**Task description:**
The answer must consist solely of the lines from the opening line of the entries through the line with "none -> black 1x1 brick [418,343,479,433]", transcribed exactly and without any pictures.

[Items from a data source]
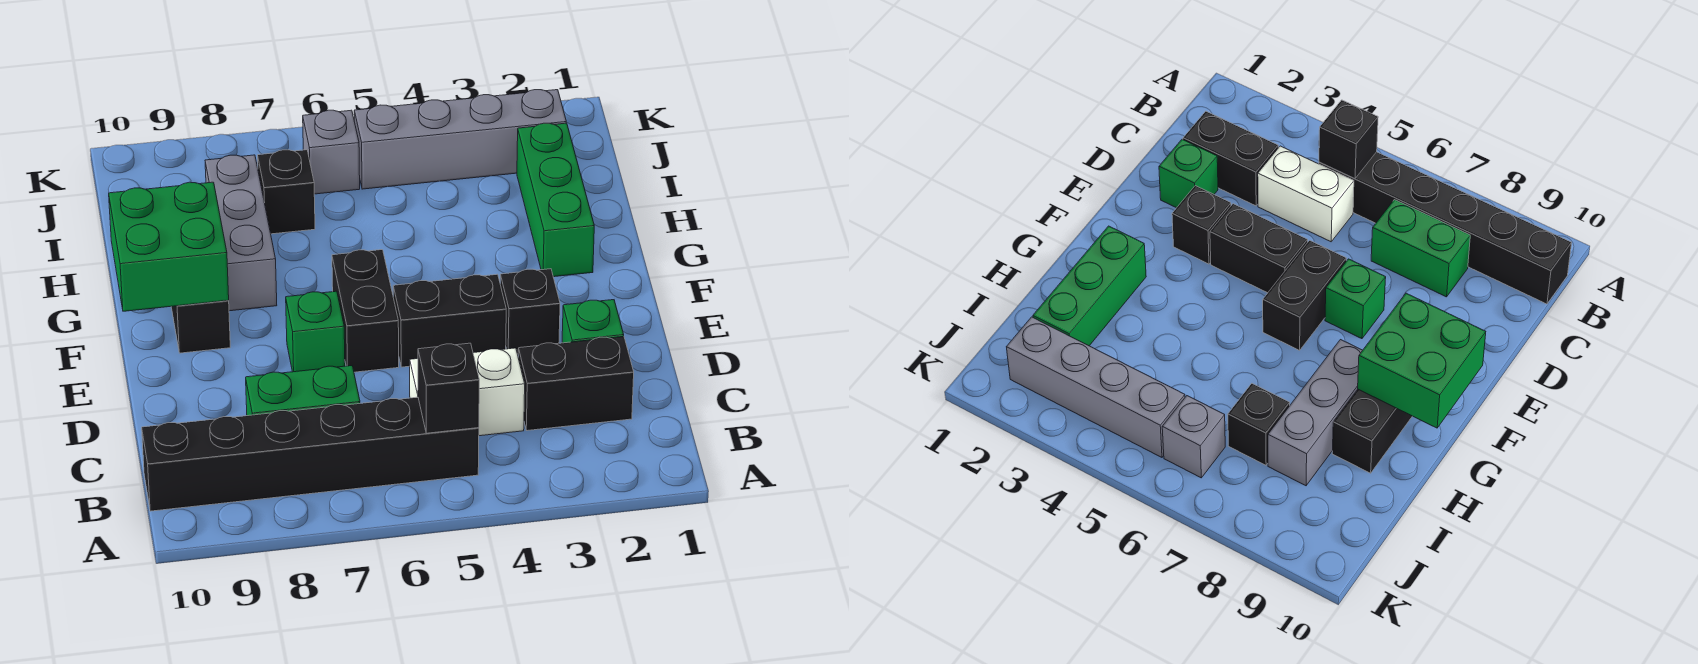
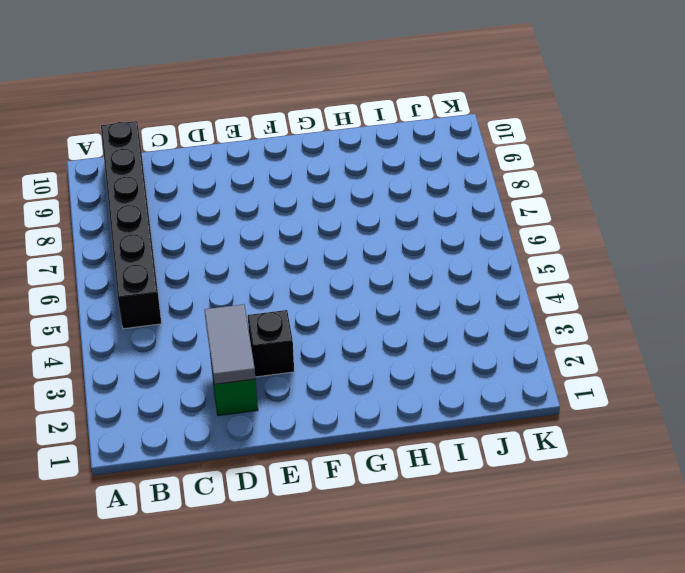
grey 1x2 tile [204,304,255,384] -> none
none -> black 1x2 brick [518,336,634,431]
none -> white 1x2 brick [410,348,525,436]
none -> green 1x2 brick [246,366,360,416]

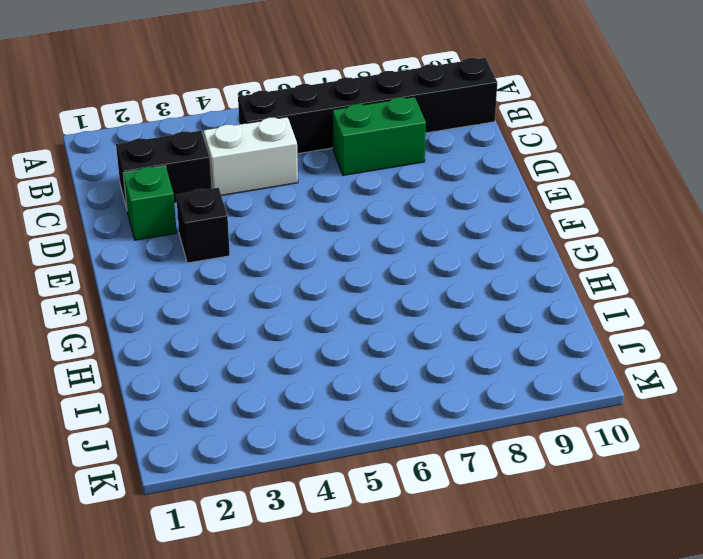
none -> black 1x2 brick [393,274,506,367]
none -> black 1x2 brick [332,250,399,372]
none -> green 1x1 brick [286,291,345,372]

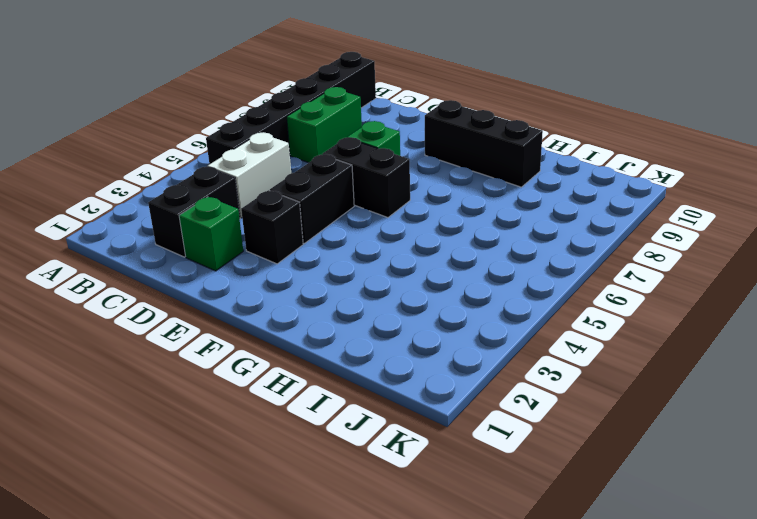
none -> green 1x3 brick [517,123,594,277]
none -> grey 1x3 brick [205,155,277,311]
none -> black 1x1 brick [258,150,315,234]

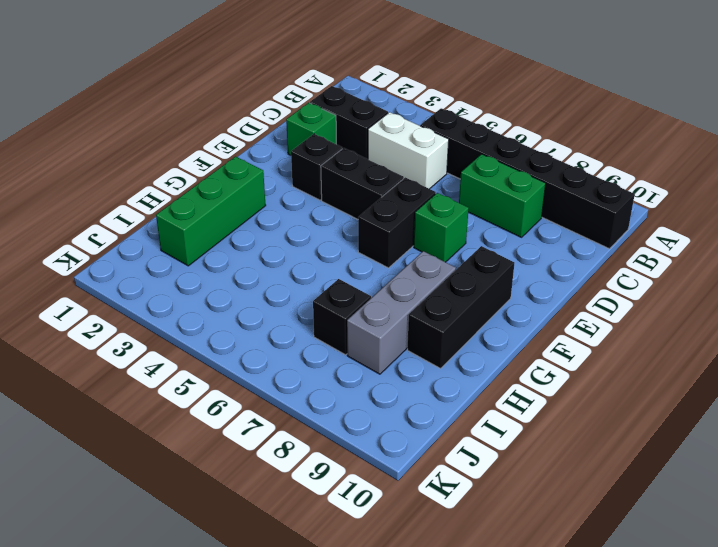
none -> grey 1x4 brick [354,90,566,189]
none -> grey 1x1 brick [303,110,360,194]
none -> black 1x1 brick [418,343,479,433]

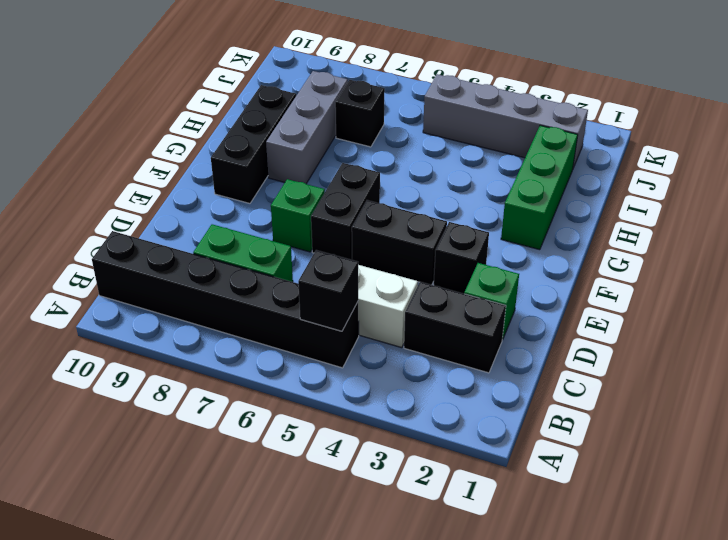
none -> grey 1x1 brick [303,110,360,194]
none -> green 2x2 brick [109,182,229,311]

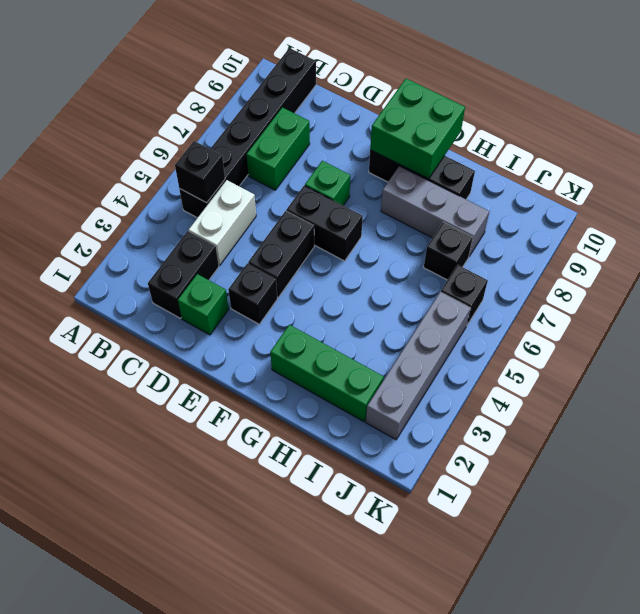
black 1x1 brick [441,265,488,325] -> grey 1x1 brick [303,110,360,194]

**Reply to the exercise:**
grey 1x2 tile [204,304,255,384] -> none
none -> black 1x2 brick [518,336,634,431]
none -> white 1x2 brick [410,348,525,436]
none -> green 1x2 brick [246,366,360,416]

none -> black 1x2 brick [393,274,506,367]
none -> black 1x2 brick [332,250,399,372]
none -> green 1x1 brick [286,291,345,372]

none -> green 1x3 brick [517,123,594,277]
none -> grey 1x3 brick [205,155,277,311]
none -> black 1x1 brick [258,150,315,234]

none -> grey 1x4 brick [354,90,566,189]
none -> grey 1x1 brick [303,110,360,194]
none -> black 1x1 brick [418,343,479,433]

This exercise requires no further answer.